After locating the line that contains "black hexagon: (501, 507)", quote it and all lines after it through the end of the entries, and nothing more. Pictures stay out.

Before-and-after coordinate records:
------------------------------------------------------------------------
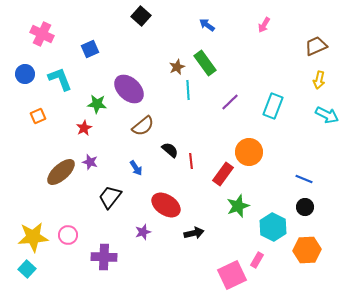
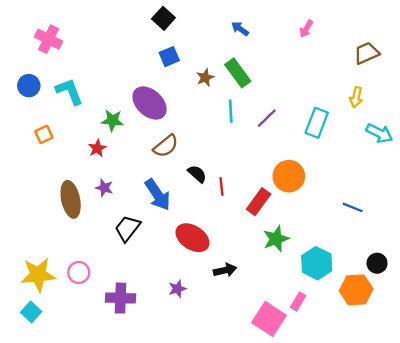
blue square: (90, 49) -> (169, 57), moved
yellow arrow: (319, 80) -> (356, 97), moved
cyan line: (188, 90) -> (231, 111), moved
blue arrow: (136, 168) -> (158, 195), size x1.8
brown ellipse: (61, 172) -> (71, 199), turned -60
black circle: (305, 207) -> (377, 263), moved
purple star: (143, 232) -> (177, 289), moved
pink square: (232, 275) -> (269, 319), turned -32

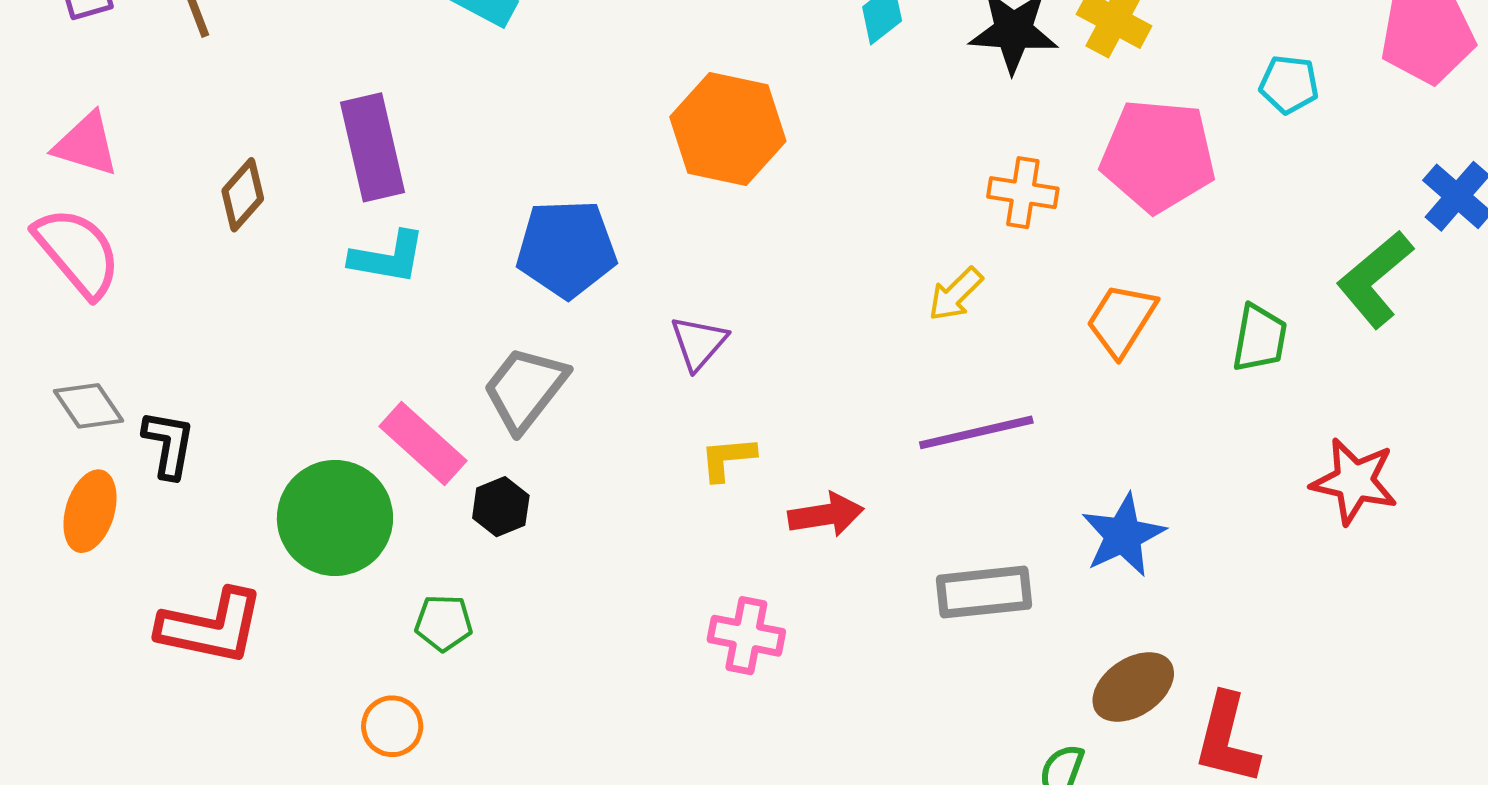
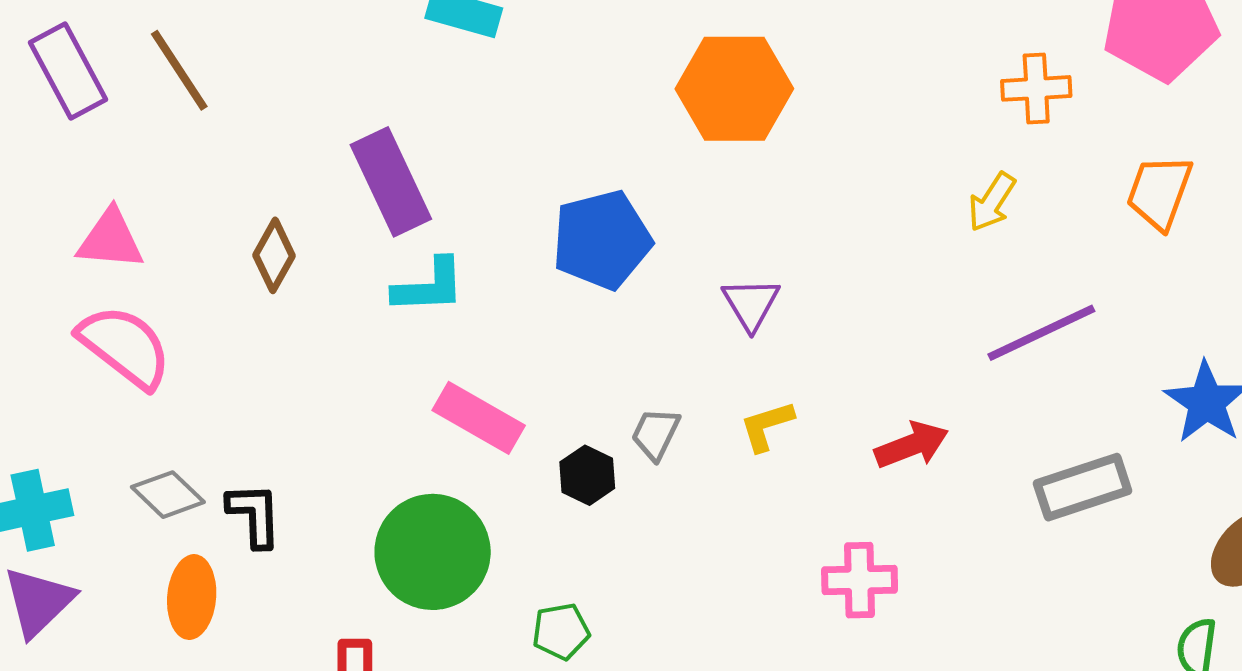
gray trapezoid: (525, 389) -> (656, 434), moved, size x0.6
pink rectangle: (423, 443) -> (479, 418), moved
yellow L-shape: (728, 458) -> (767, 426), moved
black hexagon: (501, 507) -> (587, 475), moved

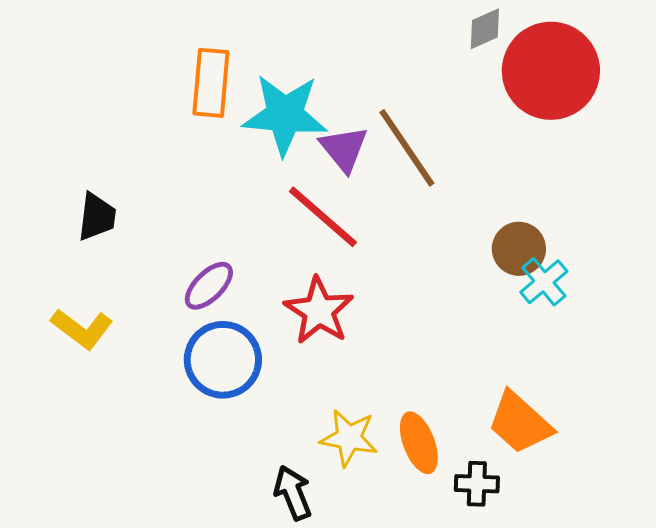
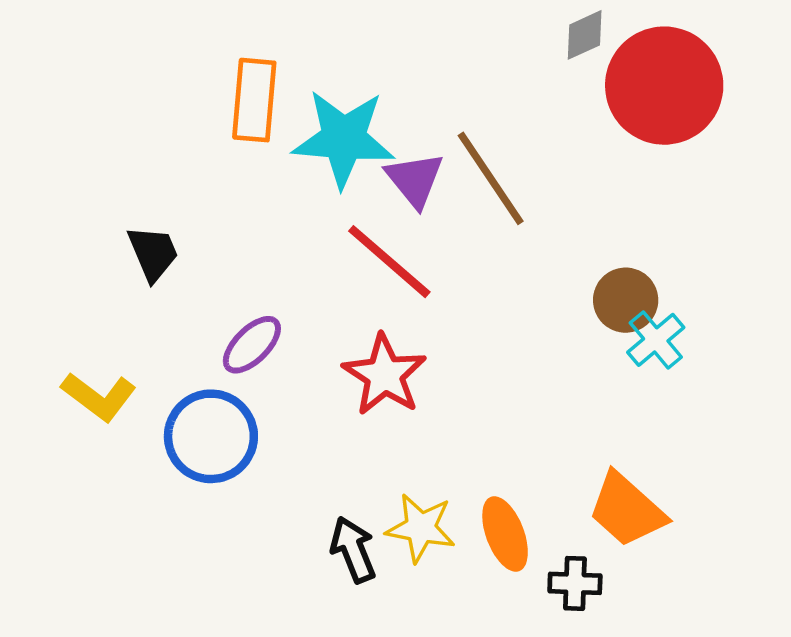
black trapezoid: (97, 217) -> (153, 253), moved, turned -30
blue circle: (223, 360) -> (211, 436), moved
black arrow: (293, 493) -> (353, 550), moved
------------------------------------------------------------------------
§ **Response to this exercise**:
black hexagon: (501, 507) -> (587, 475), moved

black trapezoid: (97, 217) -> (153, 253), moved, turned -30
blue circle: (223, 360) -> (211, 436), moved
black arrow: (293, 493) -> (353, 550), moved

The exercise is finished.